• Exercise details:
Below are entries; copy exactly the lines from the one with "R204: 1k (N7, VCC) -> 1k (N11, VCC)" through the one with "C211: 3.3uF (plus", both included, and leave out the rest.

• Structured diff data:
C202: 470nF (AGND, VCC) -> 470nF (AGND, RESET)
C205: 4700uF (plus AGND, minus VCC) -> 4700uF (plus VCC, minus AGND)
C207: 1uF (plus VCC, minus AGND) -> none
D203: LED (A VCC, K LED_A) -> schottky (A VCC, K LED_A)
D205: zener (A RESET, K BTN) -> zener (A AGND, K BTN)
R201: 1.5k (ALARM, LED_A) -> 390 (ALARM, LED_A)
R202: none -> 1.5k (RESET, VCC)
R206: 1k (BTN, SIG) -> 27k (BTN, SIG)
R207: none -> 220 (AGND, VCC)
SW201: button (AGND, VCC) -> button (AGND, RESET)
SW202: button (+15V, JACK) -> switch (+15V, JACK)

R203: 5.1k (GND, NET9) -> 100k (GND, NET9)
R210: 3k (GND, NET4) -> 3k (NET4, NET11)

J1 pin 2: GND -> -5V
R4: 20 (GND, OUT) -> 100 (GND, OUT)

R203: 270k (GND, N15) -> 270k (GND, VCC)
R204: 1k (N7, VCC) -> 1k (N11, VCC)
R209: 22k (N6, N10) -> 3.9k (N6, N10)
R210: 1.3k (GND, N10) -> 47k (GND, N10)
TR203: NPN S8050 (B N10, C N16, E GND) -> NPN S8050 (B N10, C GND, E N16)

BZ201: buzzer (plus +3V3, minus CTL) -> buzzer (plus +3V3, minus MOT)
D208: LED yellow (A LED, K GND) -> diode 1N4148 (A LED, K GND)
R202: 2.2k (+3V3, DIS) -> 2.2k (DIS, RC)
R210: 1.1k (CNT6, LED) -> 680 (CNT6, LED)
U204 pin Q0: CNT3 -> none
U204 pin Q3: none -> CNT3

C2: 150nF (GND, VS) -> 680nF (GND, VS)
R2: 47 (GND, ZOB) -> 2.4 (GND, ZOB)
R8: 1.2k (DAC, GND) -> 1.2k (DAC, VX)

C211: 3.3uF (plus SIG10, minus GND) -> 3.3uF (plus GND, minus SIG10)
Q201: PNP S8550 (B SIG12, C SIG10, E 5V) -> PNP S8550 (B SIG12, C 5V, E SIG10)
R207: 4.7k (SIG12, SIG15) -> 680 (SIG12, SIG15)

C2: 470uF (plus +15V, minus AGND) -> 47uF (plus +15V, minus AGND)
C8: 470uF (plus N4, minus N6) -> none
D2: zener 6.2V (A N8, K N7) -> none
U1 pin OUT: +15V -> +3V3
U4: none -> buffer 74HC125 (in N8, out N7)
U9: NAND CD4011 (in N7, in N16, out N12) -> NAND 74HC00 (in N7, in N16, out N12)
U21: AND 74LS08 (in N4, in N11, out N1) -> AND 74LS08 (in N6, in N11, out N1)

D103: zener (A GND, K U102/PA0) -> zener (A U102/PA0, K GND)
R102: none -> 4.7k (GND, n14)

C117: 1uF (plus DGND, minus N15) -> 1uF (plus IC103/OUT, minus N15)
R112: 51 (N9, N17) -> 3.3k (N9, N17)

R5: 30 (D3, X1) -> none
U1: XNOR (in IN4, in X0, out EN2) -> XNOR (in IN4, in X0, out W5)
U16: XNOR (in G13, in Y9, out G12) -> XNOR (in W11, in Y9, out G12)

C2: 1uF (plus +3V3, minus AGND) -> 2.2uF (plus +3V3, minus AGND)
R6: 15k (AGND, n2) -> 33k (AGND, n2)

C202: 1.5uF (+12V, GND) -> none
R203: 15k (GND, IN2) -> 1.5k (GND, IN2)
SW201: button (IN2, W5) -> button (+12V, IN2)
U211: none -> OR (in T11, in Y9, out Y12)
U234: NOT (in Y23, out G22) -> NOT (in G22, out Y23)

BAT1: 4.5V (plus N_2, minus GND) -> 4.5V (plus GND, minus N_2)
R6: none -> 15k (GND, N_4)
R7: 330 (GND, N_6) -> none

• Output below:
R204: 1k (N7, VCC) -> 1k (N11, VCC)
R209: 22k (N6, N10) -> 3.9k (N6, N10)
R210: 1.3k (GND, N10) -> 47k (GND, N10)
TR203: NPN S8050 (B N10, C N16, E GND) -> NPN S8050 (B N10, C GND, E N16)

BZ201: buzzer (plus +3V3, minus CTL) -> buzzer (plus +3V3, minus MOT)
D208: LED yellow (A LED, K GND) -> diode 1N4148 (A LED, K GND)
R202: 2.2k (+3V3, DIS) -> 2.2k (DIS, RC)
R210: 1.1k (CNT6, LED) -> 680 (CNT6, LED)
U204 pin Q0: CNT3 -> none
U204 pin Q3: none -> CNT3

C2: 150nF (GND, VS) -> 680nF (GND, VS)
R2: 47 (GND, ZOB) -> 2.4 (GND, ZOB)
R8: 1.2k (DAC, GND) -> 1.2k (DAC, VX)

C211: 3.3uF (plus SIG10, minus GND) -> 3.3uF (plus GND, minus SIG10)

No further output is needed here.